• _YOUR INSTRUCTIONS_
Print the listing lines between the line holding "Who is taller, neon" and the line holding "Locate an element on the screen. This", inclusive, exactly as they appear. Leave the pictures out.
┏━━
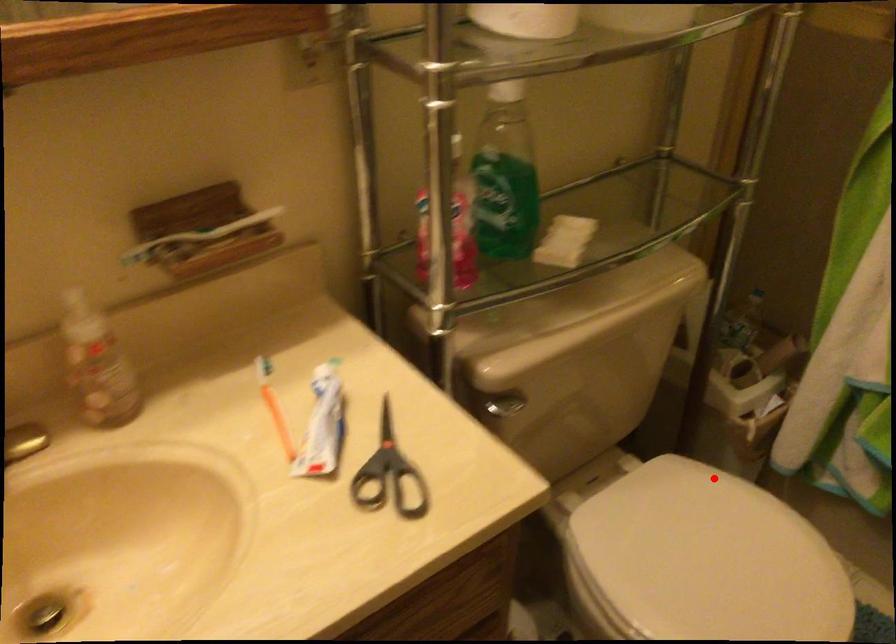
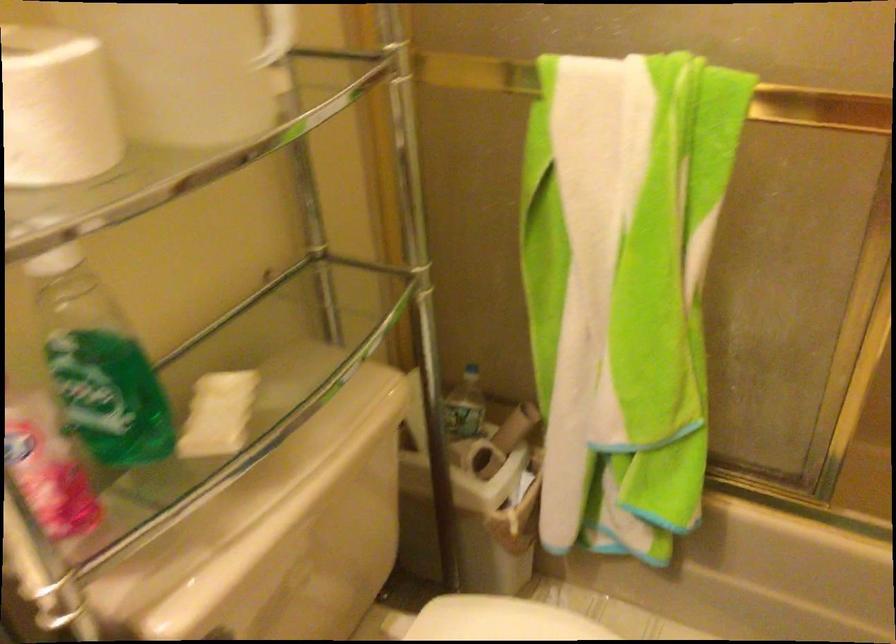
Locate, in the second image, the point that corresponds to the highlighted location in the first image.

(500, 620)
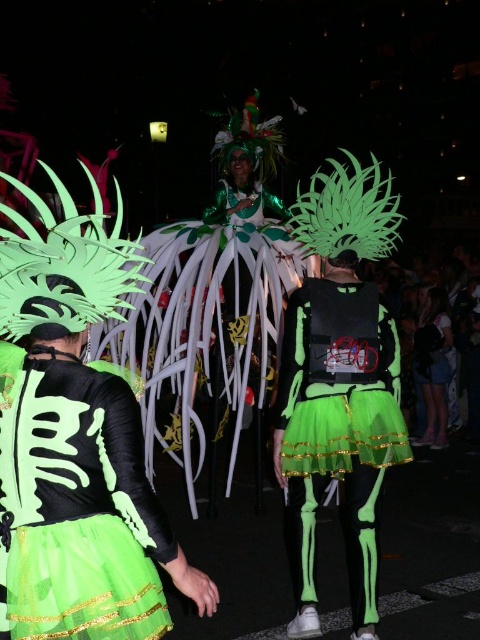
Between point (148, 602) and point (424, 384), which one is positioned in front?

Point (148, 602)

From the picture: Is neon green mesh dress at center wider than green fabric costume at center?

Correct, the width of neon green mesh dress at center exceeds that of green fabric costume at center.

What are the coordinates of `neon green mesh dress at center` in the screenshot? It's located at (75, 509).

Locate an element on the screen. neon green mesh dress at center is located at coordinates (75, 509).

Can you confirm if neon green mesh dress at center is thinner than neon green fabric skeleton at center?

Correct, neon green mesh dress at center's width is less than neon green fabric skeleton at center's.

Does neon green mesh dress at center come behind neon green fabric skeleton at center?

No, it is not.

Between point (84, 438) and point (354, 564), which one is positioned behind?

The point (354, 564) is more distant.

The height and width of the screenshot is (640, 480). I want to click on neon green mesh dress at center, so tap(75, 509).

Who is taller, neon green fabric skeleton at center or green fabric costume at center?

neon green fabric skeleton at center is taller.

Locate an element on the screen. The image size is (480, 640). neon green fabric skeleton at center is located at coordinates (336, 429).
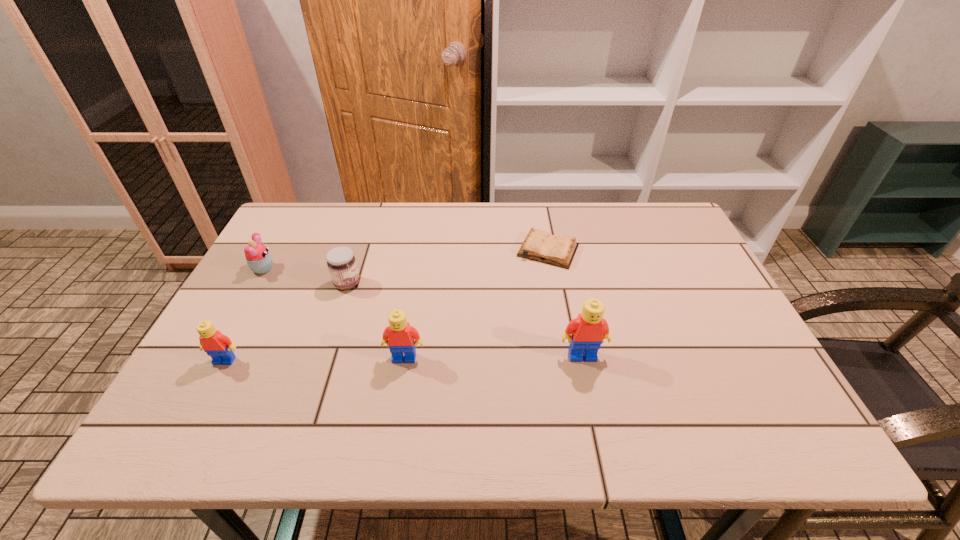
The image size is (960, 540). Find the location of `vacant area at the far left corner of the desktop`. vacant area at the far left corner of the desktop is located at coordinates (279, 220).

Find the location of a particular element. This screenshot has width=960, height=540. vacant region at the near left corner of the desktop is located at coordinates (224, 401).

Identify the location of free point at the far right corner. (671, 241).

I want to click on vacant space in between the rightmost Lego and the diary, so click(565, 303).

Identify the location of free space between the rightmost Lego and the third object from left to right. (465, 320).

Find the location of a particular element. free area in between the rightmost Lego and the cupcake is located at coordinates (422, 312).

Locate an element on the screen. This screenshot has width=960, height=540. vacant space that is in between the third tallest object and the jam is located at coordinates (286, 322).

Where is `free space between the shortest Lego and the fourth object from right to left`? free space between the shortest Lego and the fourth object from right to left is located at coordinates (286, 322).

The height and width of the screenshot is (540, 960). I want to click on free space between the shortest object and the jam, so click(447, 267).

Identify the location of free point between the rightmost Lego and the fourth object from left to right. The height and width of the screenshot is (540, 960). (493, 357).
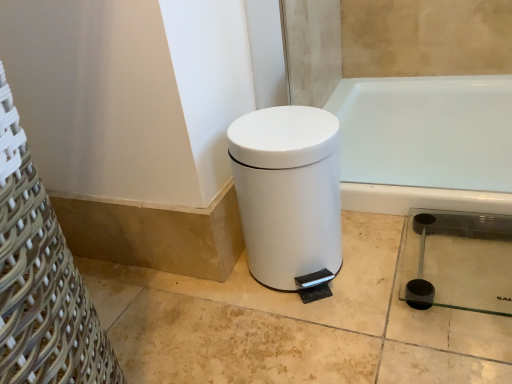
Describe the element at coordinates (288, 193) in the screenshot. I see `white matte waste container at lower center` at that location.

Where is `white matte waste container at lower center`? This screenshot has height=384, width=512. white matte waste container at lower center is located at coordinates (288, 193).

You are a GUI agent. You are given a task and a screenshot of the screen. Output one action in this format:
    pyautogui.click(x=<x>, y=<y>)
    Task: Click on the white matte waste container at lower center
    Image resolution: width=512 pixels, height=384 pixels.
    Given the screenshot: What is the action you would take?
    pyautogui.click(x=288, y=193)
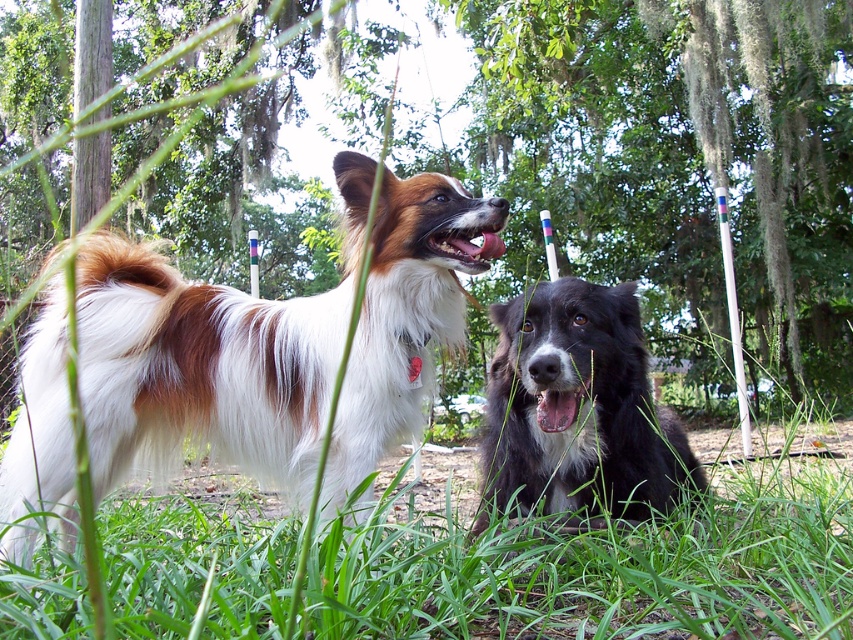
Does white and brown fur dog at left appear over black fluffy dog at center?

Indeed, white and brown fur dog at left is positioned over black fluffy dog at center.

Does white and brown fur dog at left appear on the right side of black fluffy dog at center?

In fact, white and brown fur dog at left is to the left of black fluffy dog at center.

Is point (131, 273) less distant than point (531, 451)?

Yes, point (131, 273) is in front of point (531, 451).

I want to click on white and brown fur dog at left, so click(209, 360).

Is green leafy tree at upper center bigger than green grass at lower center?

Yes, green leafy tree at upper center is bigger than green grass at lower center.

Between green leafy tree at upper center and green grass at lower center, which one appears on the right side from the viewer's perspective?

green grass at lower center is more to the right.

Identify the location of green leafy tree at upper center. The height and width of the screenshot is (640, 853). [674, 163].

How far apart are green grass at lower center and black fluffy dog at center?

The distance of green grass at lower center from black fluffy dog at center is 18.81 inches.

Between point (201, 545) and point (529, 476), which one is positioned behind?

Point (201, 545)

Does point (639, 568) come farther from viewer compared to point (647, 464)?

No, it is in front of (647, 464).

Where is `green grass at lower center`? The width and height of the screenshot is (853, 640). green grass at lower center is located at coordinates (599, 566).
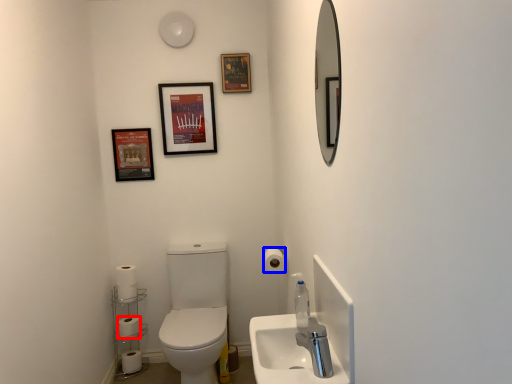
Question: Which object appears closest to the camera in this image, toilet paper (highlighted by a red box) or toilet paper (highlighted by a blue box)?

Choices:
 (A) toilet paper
 (B) toilet paper

Answer: (B)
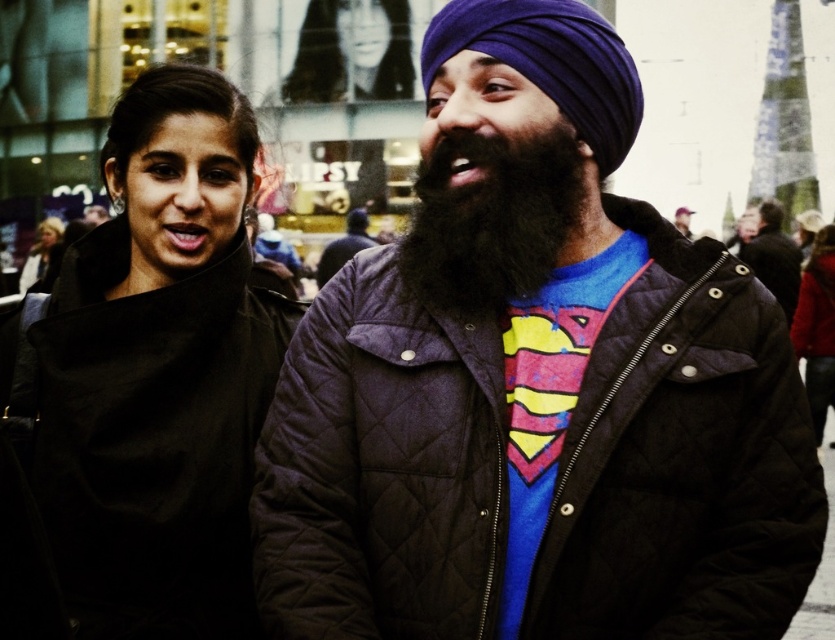
You are a photographer setting up a shot of the two people in the image. You want to ensure that the black matte coat at center and the smooth black hair at upper center are both clearly visible in the frame. Based on their positions, which object should you focus on first to ensure both are in focus?

The black matte coat at center is positioned under smooth black hair at upper center. To ensure both are in focus, you should focus on the smooth black hair at upper center first since it is higher up, allowing the coat below to stay in the same focal plane.

You are standing in the middle of the image and want to locate the black matte coat at center. In which direction should you look to find it?

The black matte coat at center is located at point 0.605 on the x axis and 0.172 on the y axis. Since you are standing in the middle of the image, you should look to the right and slightly downward to find the black matte coat at center.

You are a photographer trying to capture a closeup of the purple fabric turban at upper center and the black quilted jacket at center. Since you want to focus on both, which object should you zoom in on to ensure both are in frame without cropping?

The purple fabric turban at upper center is wider than the black quilted jacket at center, so you should zoom in on the purple fabric turban at upper center to ensure both are in frame without cropping.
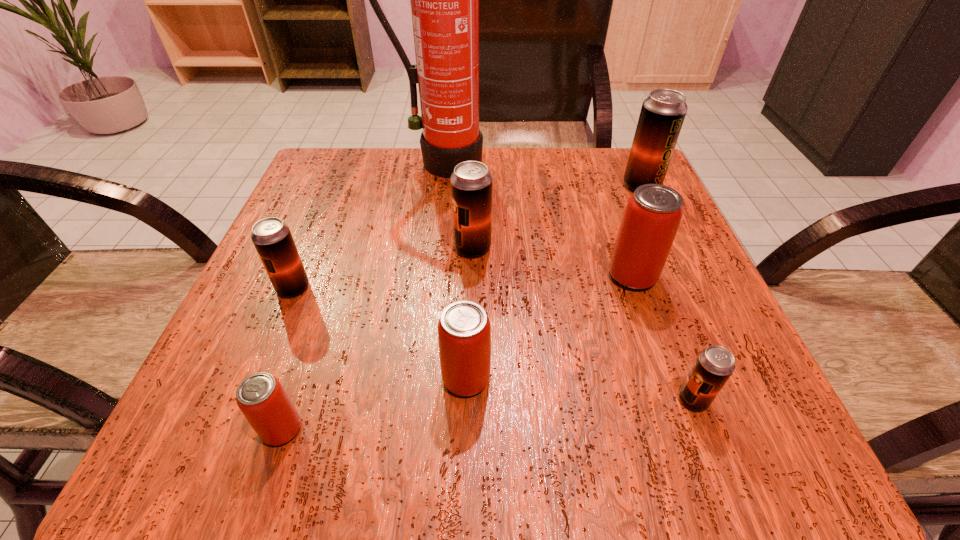
This screenshot has width=960, height=540. What are the coordinates of `free area in between the third black beer can from right to left and the leftmost black beer can` in the screenshot? It's located at (383, 268).

Identify which object is located as the seventh nearest to the leftmost object. Please provide its 2D coordinates. Your answer should be formatted as a tuple, i.e. [(x, y)], where the tuple contains the x and y coordinates of a point satisfying the conditions above.

[(663, 112)]

Identify which object is located as the nearest to the second tallest object. Please provide its 2D coordinates. Your answer should be formatted as a tuple, i.e. [(x, y)], where the tuple contains the x and y coordinates of a point satisfying the conditions above.

[(653, 213)]

You are a GUI agent. You are given a task and a screenshot of the screen. Output one action in this format:
    pyautogui.click(x=<x>, y=<y>)
    Task: Click on the beer can that is the fifth closest to the leftmost black beer can
    The width and height of the screenshot is (960, 540).
    Given the screenshot: What is the action you would take?
    pyautogui.click(x=714, y=365)

Locate an element on the screen. The width and height of the screenshot is (960, 540). beer can that is the sixth closest to the biggest pink beer can is located at coordinates (272, 238).

Identify which black beer can is located as the third nearest to the leftmost black beer can. Please provide its 2D coordinates. Your answer should be formatted as a tuple, i.e. [(x, y)], where the tuple contains the x and y coordinates of a point satisfying the conditions above.

[(663, 112)]

I want to click on the second closest black beer can relative to the tallest object, so click(x=663, y=112).

Choose which pink beer can is the third nearest neighbor to the tallest object. Please provide its 2D coordinates. Your answer should be formatted as a tuple, i.e. [(x, y)], where the tuple contains the x and y coordinates of a point satisfying the conditions above.

[(262, 399)]

The height and width of the screenshot is (540, 960). Find the location of `the closest pink beer can to the third black beer can from left to right`. the closest pink beer can to the third black beer can from left to right is located at coordinates (653, 213).

Where is `free space that satisfies the following two spatial constraints: 1. on the back side of the second object from left to right; 2. on the left side of the biggest pink beer can`? free space that satisfies the following two spatial constraints: 1. on the back side of the second object from left to right; 2. on the left side of the biggest pink beer can is located at coordinates (x=333, y=276).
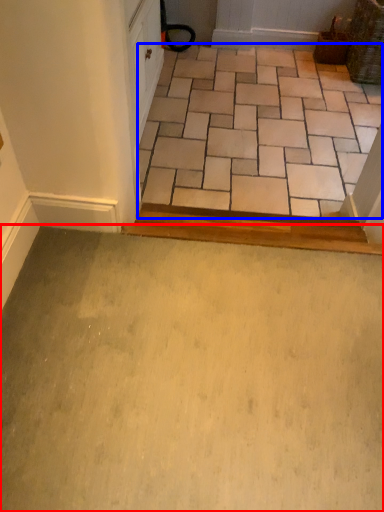
Question: Which object appears farthest to the camera in this image, path (highlighted by a red box) or ceramic tile (highlighted by a blue box)?

Choices:
 (A) path
 (B) ceramic tile

Answer: (B)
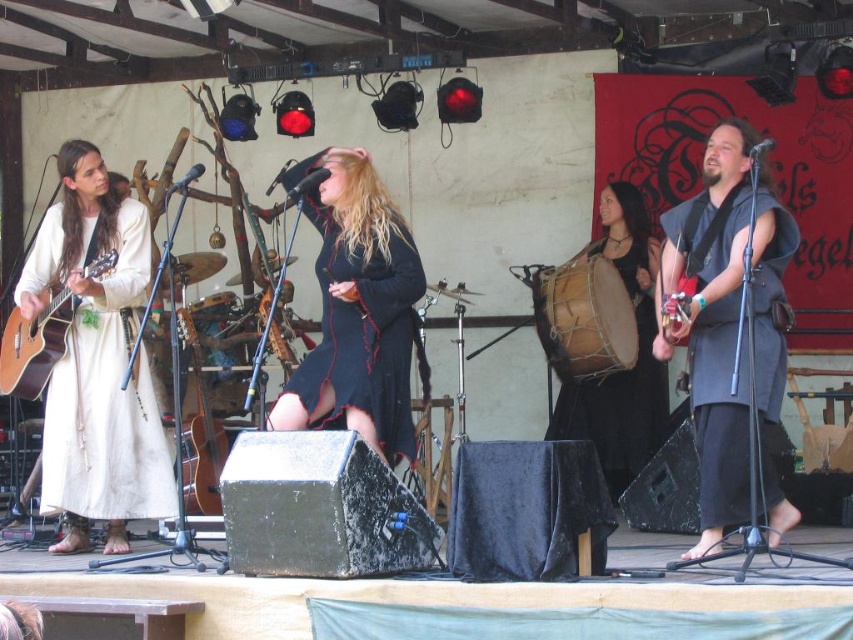
Question: Is matte white gown at left thinner than leather drum at center?

Choices:
 (A) no
 (B) yes

Answer: (A)

Question: Considering the real-world distances, which object is farthest from the leather drum at center?

Choices:
 (A) velvet black dress at center
 (B) matte black drum at center
 (C) matte white gown at left

Answer: (C)

Question: Is matte white gown at left behind matte brown acoustic guitar at left?

Choices:
 (A) no
 (B) yes

Answer: (A)

Question: Estimate the real-world distances between objects in this image. Which object is closer to the matte black vest at center?

Choices:
 (A) velvet black dress at center
 (B) brown wooden guitar at center
 (C) matte white gown at left
 (D) matte brown acoustic guitar at left

Answer: (A)

Question: Based on their relative distances, which object is farther from the brown wooden guitar at center?

Choices:
 (A) matte brown acoustic guitar at left
 (B) velvet black dress at center

Answer: (B)

Question: Observing the image, what is the correct spatial positioning of matte white gown at left in reference to matte brown acoustic guitar at left?

Choices:
 (A) left
 (B) right

Answer: (B)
┗━━
• _ANSWER BELOW_
Who is taller, neon green fabric skeleton at center or green fabric costume at center?

neon green fabric skeleton at center is taller.

Locate an element on the screen. The image size is (480, 640). neon green fabric skeleton at center is located at coordinates (336, 429).
The image size is (960, 540). Find the location of `vacant area at the far left corner of the desktop`. vacant area at the far left corner of the desktop is located at coordinates (279, 220).

Find the location of a particular element. This screenshot has width=960, height=540. vacant region at the near left corner of the desktop is located at coordinates (224, 401).

Identify the location of free point at the far right corner. (671, 241).

I want to click on vacant space in between the rightmost Lego and the diary, so click(565, 303).

Identify the location of free space between the rightmost Lego and the third object from left to right. (465, 320).

Find the location of a particular element. free area in between the rightmost Lego and the cupcake is located at coordinates (422, 312).

Locate an element on the screen. This screenshot has width=960, height=540. vacant space that is in between the third tallest object and the jam is located at coordinates (286, 322).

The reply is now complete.